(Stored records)
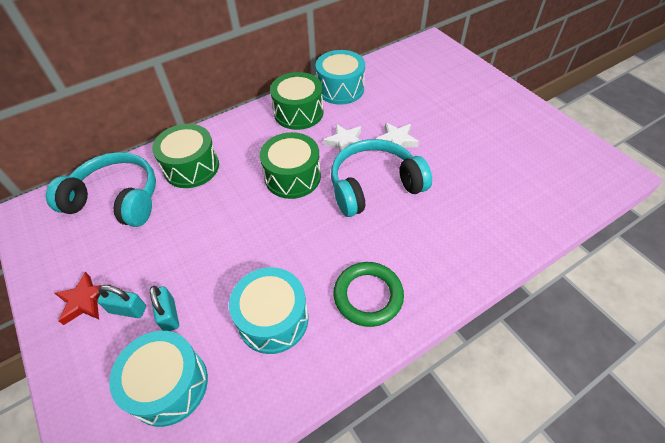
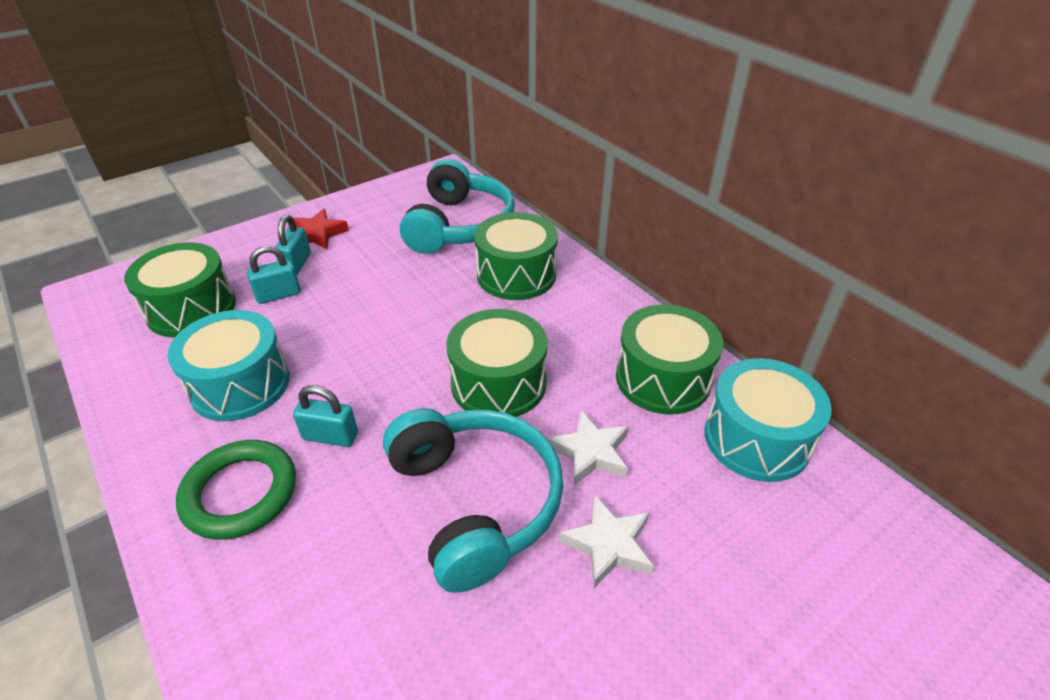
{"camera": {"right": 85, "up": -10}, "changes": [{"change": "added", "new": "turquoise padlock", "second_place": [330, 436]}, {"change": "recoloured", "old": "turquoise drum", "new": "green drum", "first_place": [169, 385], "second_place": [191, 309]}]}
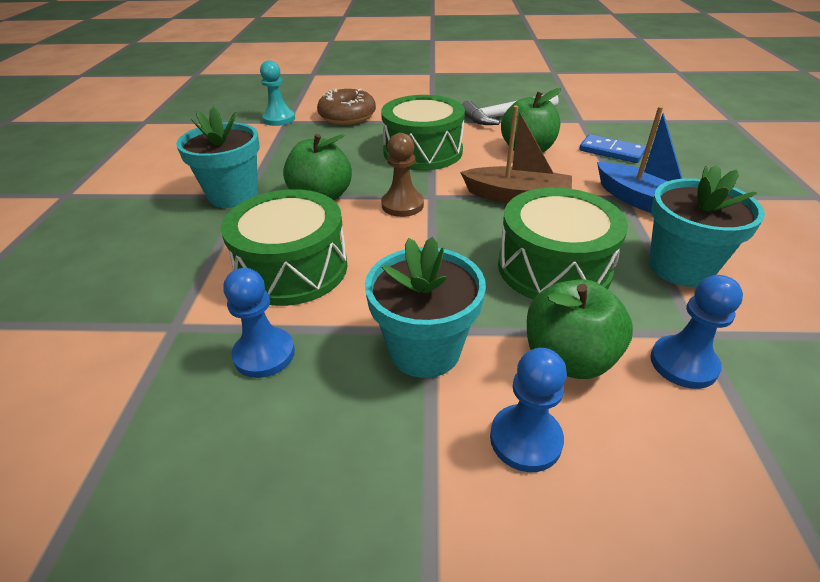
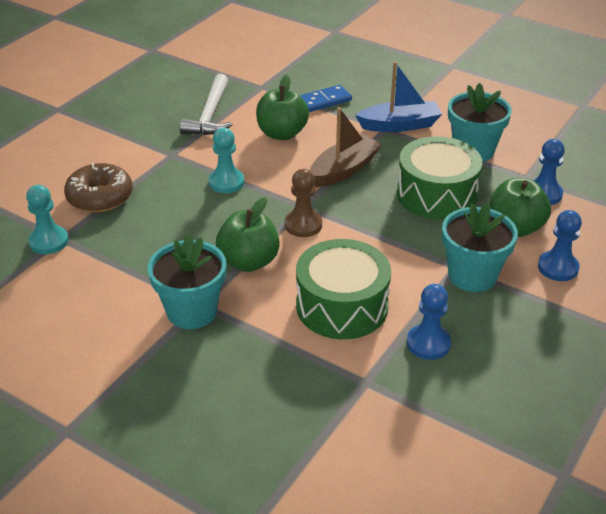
{"camera": {"right": -60, "up": 0}, "changes": [{"change": "replaced", "old": "green drum", "new": "turquoise pawn", "first_place": [423, 151], "second_place": [226, 182]}]}
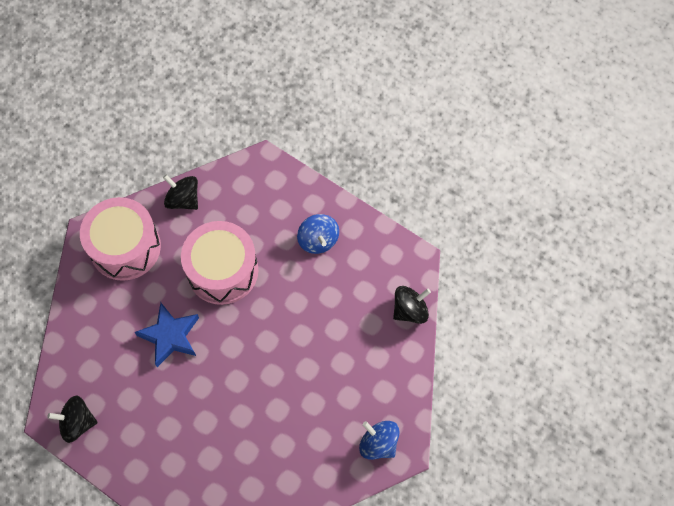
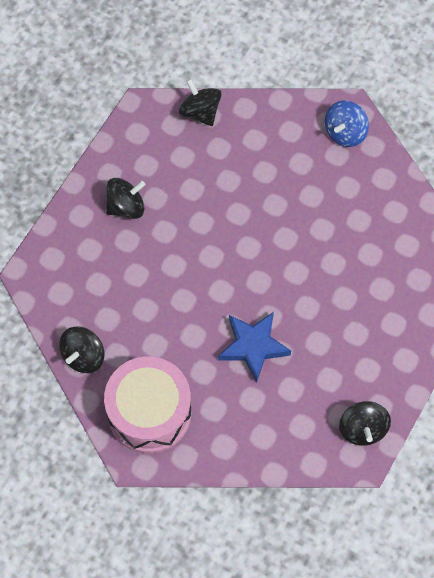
{"camera": {"right": -95, "up": 0}, "changes": [{"change": "removed", "old": "pink drum", "first_place": [222, 270]}, {"change": "recoloured", "old": "blue spinning top", "new": "black spinning top", "first_place": [318, 240], "second_place": [126, 206]}]}
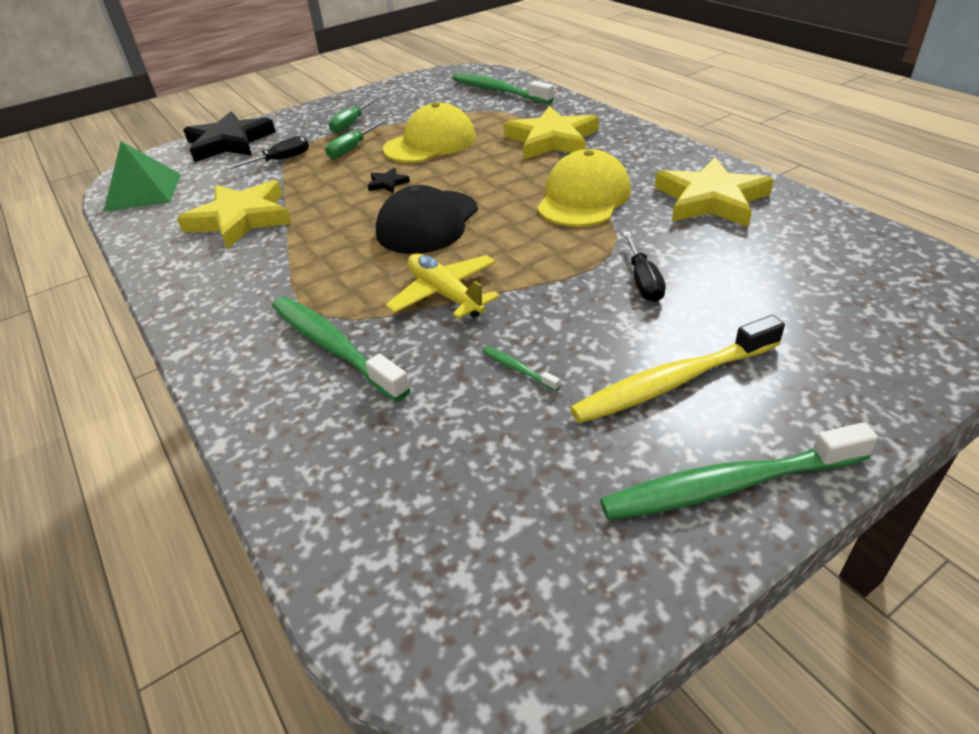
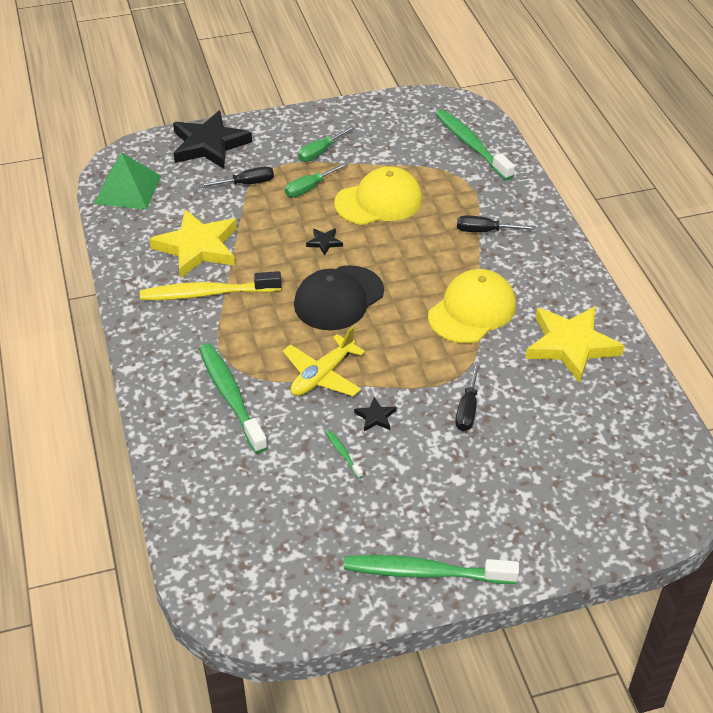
{"camera": {"right": 15, "up": 5}, "changes": [{"change": "added", "new": "black star", "second_place": [375, 417]}, {"change": "moved", "old": "yellow toothbrush", "first_place": [672, 382], "second_place": [207, 293]}, {"change": "replaced", "old": "yellow star", "new": "black screwdriver", "first_place": [552, 140], "second_place": [484, 231]}, {"change": "turned", "old": "yellow plane", "first_place": [445, 294], "second_place": [322, 375], "degrees": -120}]}
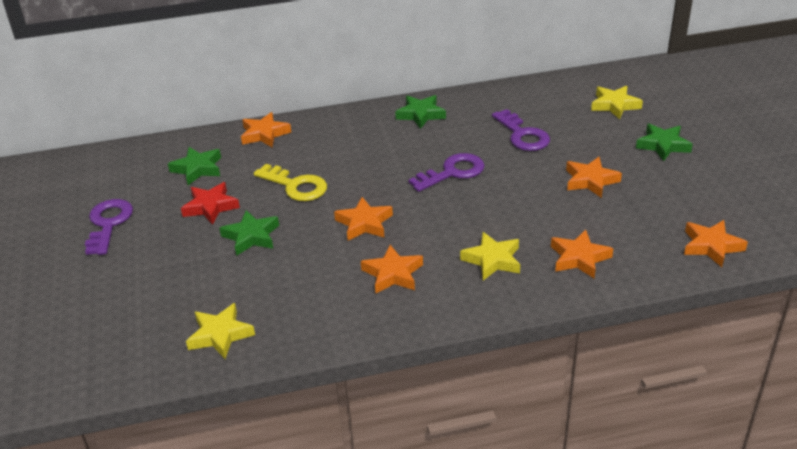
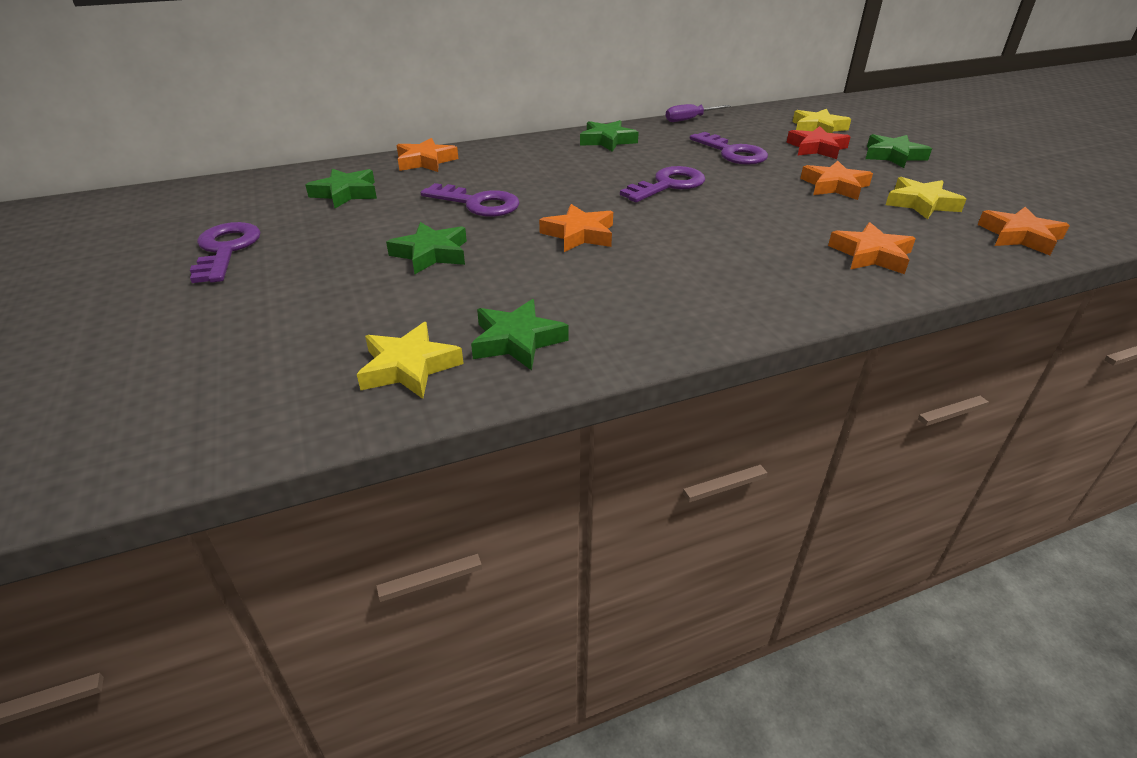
{"camera": {"right": -10, "up": 0}, "changes": [{"change": "removed", "old": "orange star", "first_place": [393, 274]}, {"change": "added", "new": "green star", "second_place": [517, 341]}, {"change": "added", "new": "purple screwdriver", "second_place": [689, 119]}, {"change": "moved", "old": "red star", "first_place": [210, 207], "second_place": [816, 148]}, {"change": "moved", "old": "yellow star", "first_place": [492, 260], "second_place": [921, 203]}, {"change": "recoloured", "old": "yellow key", "new": "purple key", "first_place": [295, 186], "second_place": [477, 203]}]}
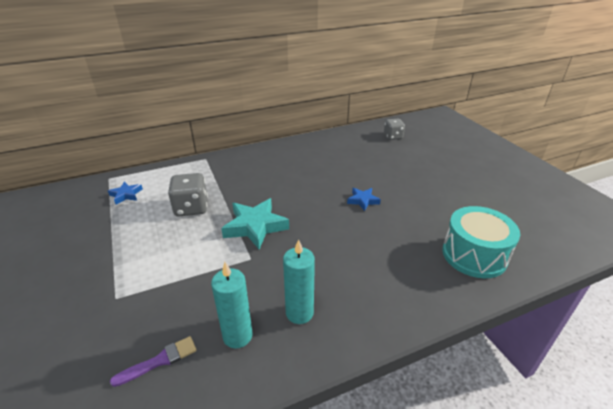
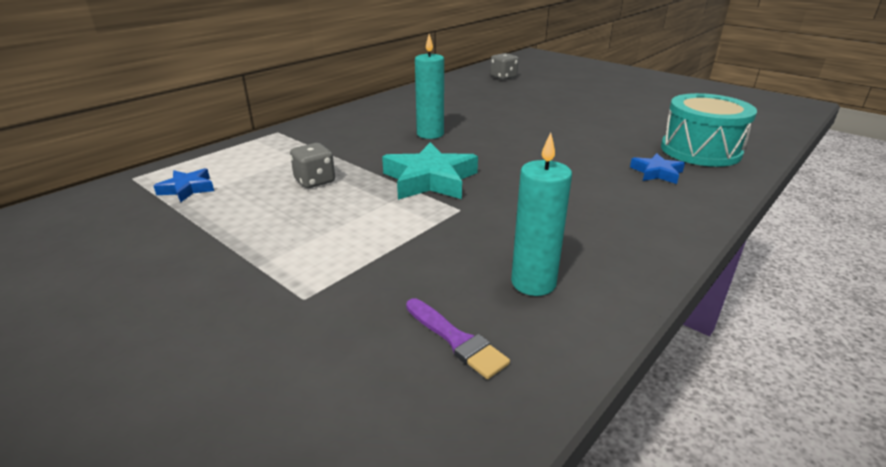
{"camera": {"right": -25, "up": -5}, "changes": [{"change": "moved", "old": "turquoise candle", "first_place": [299, 313], "second_place": [430, 134]}, {"change": "moved", "old": "blue star", "first_place": [363, 200], "second_place": [656, 173]}, {"change": "turned", "old": "purple brush", "first_place": [160, 361], "second_place": [456, 340], "degrees": 105}, {"change": "resized", "old": "grey dice", "first_place": [191, 208], "second_place": [315, 181], "factor": 0.67}]}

§ Instructions to follow: Write out the data above precisely. Pictures stay out.

§ Exercise result:
{"camera": {"right": 85, "up": -10}, "changes": [{"change": "added", "new": "turquoise padlock", "second_place": [330, 436]}, {"change": "recoloured", "old": "turquoise drum", "new": "green drum", "first_place": [169, 385], "second_place": [191, 309]}]}
{"camera": {"right": -60, "up": 0}, "changes": [{"change": "replaced", "old": "green drum", "new": "turquoise pawn", "first_place": [423, 151], "second_place": [226, 182]}]}
{"camera": {"right": -95, "up": 0}, "changes": [{"change": "removed", "old": "pink drum", "first_place": [222, 270]}, {"change": "recoloured", "old": "blue spinning top", "new": "black spinning top", "first_place": [318, 240], "second_place": [126, 206]}]}
{"camera": {"right": 15, "up": 5}, "changes": [{"change": "added", "new": "black star", "second_place": [375, 417]}, {"change": "moved", "old": "yellow toothbrush", "first_place": [672, 382], "second_place": [207, 293]}, {"change": "replaced", "old": "yellow star", "new": "black screwdriver", "first_place": [552, 140], "second_place": [484, 231]}, {"change": "turned", "old": "yellow plane", "first_place": [445, 294], "second_place": [322, 375], "degrees": -120}]}
{"camera": {"right": -10, "up": 0}, "changes": [{"change": "removed", "old": "orange star", "first_place": [393, 274]}, {"change": "added", "new": "green star", "second_place": [517, 341]}, {"change": "added", "new": "purple screwdriver", "second_place": [689, 119]}, {"change": "moved", "old": "red star", "first_place": [210, 207], "second_place": [816, 148]}, {"change": "moved", "old": "yellow star", "first_place": [492, 260], "second_place": [921, 203]}, {"change": "recoloured", "old": "yellow key", "new": "purple key", "first_place": [295, 186], "second_place": [477, 203]}]}
{"camera": {"right": -25, "up": -5}, "changes": [{"change": "moved", "old": "turquoise candle", "first_place": [299, 313], "second_place": [430, 134]}, {"change": "moved", "old": "blue star", "first_place": [363, 200], "second_place": [656, 173]}, {"change": "turned", "old": "purple brush", "first_place": [160, 361], "second_place": [456, 340], "degrees": 105}, {"change": "resized", "old": "grey dice", "first_place": [191, 208], "second_place": [315, 181], "factor": 0.67}]}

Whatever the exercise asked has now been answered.